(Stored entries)
────────

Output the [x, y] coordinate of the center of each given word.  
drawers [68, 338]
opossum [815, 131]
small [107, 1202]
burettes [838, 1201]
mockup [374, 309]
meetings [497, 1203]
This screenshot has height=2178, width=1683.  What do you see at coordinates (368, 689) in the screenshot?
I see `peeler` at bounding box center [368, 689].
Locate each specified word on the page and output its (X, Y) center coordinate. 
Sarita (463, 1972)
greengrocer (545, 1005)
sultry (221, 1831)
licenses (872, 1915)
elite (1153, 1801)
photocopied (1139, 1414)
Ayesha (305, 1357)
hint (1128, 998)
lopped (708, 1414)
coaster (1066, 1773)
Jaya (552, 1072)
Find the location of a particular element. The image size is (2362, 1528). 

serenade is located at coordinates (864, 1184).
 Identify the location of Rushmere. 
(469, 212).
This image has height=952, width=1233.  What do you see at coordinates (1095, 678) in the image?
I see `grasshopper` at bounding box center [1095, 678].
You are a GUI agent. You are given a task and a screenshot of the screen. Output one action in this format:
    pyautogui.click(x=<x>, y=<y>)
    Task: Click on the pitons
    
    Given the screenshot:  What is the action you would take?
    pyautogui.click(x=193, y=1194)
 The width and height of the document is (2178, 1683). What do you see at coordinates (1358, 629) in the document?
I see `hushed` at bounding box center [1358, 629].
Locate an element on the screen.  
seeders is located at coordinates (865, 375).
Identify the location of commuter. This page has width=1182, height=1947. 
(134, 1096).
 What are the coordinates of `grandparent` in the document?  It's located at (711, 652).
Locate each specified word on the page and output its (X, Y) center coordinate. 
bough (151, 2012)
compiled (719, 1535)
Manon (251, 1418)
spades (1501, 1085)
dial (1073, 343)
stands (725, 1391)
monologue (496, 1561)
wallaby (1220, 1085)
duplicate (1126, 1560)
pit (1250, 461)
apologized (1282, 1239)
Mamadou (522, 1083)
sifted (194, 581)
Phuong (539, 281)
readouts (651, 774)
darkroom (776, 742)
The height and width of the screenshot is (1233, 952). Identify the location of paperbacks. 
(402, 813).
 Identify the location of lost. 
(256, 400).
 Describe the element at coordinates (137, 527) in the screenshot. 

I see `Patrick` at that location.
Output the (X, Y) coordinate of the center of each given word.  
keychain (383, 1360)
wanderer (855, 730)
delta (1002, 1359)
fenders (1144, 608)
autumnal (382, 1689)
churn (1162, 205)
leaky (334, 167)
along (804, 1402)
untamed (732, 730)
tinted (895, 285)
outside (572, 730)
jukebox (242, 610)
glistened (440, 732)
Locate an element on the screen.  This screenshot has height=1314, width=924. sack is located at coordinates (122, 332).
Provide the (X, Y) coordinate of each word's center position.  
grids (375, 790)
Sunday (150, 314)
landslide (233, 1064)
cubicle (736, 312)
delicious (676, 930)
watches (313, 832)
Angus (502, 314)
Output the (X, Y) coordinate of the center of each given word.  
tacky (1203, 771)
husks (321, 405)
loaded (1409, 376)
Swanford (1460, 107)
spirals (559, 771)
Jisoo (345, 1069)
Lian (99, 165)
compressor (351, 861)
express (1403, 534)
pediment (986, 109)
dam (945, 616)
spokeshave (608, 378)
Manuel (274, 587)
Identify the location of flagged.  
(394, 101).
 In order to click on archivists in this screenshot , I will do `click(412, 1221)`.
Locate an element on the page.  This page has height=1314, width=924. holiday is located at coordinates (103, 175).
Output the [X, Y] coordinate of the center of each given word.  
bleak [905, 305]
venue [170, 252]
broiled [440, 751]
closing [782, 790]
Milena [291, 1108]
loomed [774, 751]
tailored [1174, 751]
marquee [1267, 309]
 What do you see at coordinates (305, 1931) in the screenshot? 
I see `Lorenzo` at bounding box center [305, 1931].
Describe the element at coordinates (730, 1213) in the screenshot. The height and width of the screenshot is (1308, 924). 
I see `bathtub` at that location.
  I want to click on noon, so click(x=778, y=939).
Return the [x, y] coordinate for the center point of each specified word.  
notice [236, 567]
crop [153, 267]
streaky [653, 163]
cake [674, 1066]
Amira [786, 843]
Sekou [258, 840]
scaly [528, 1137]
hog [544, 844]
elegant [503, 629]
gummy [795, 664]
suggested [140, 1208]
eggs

────────

:: TASK DIRECTIONS ::
Gather every line from the items above that contains the string "height", and copy each of those lines in full.

:: EXERCISE RESPONSE ::
This screenshot has height=2178, width=1683.  What do you see at coordinates (368, 689) in the screenshot?
This image has height=952, width=1233.  What do you see at coordinates (1095, 678) in the image?
 The width and height of the document is (2178, 1683). What do you see at coordinates (1358, 629) in the document?
Identify the location of commuter. This page has width=1182, height=1947. 
The height and width of the screenshot is (1233, 952). Identify the location of paperbacks. 
Locate an element on the screen.  This screenshot has height=1314, width=924. sack is located at coordinates (122, 332).
Locate an element on the page.  This page has height=1314, width=924. holiday is located at coordinates (103, 175).
Describe the element at coordinates (730, 1213) in the screenshot. The height and width of the screenshot is (1308, 924). 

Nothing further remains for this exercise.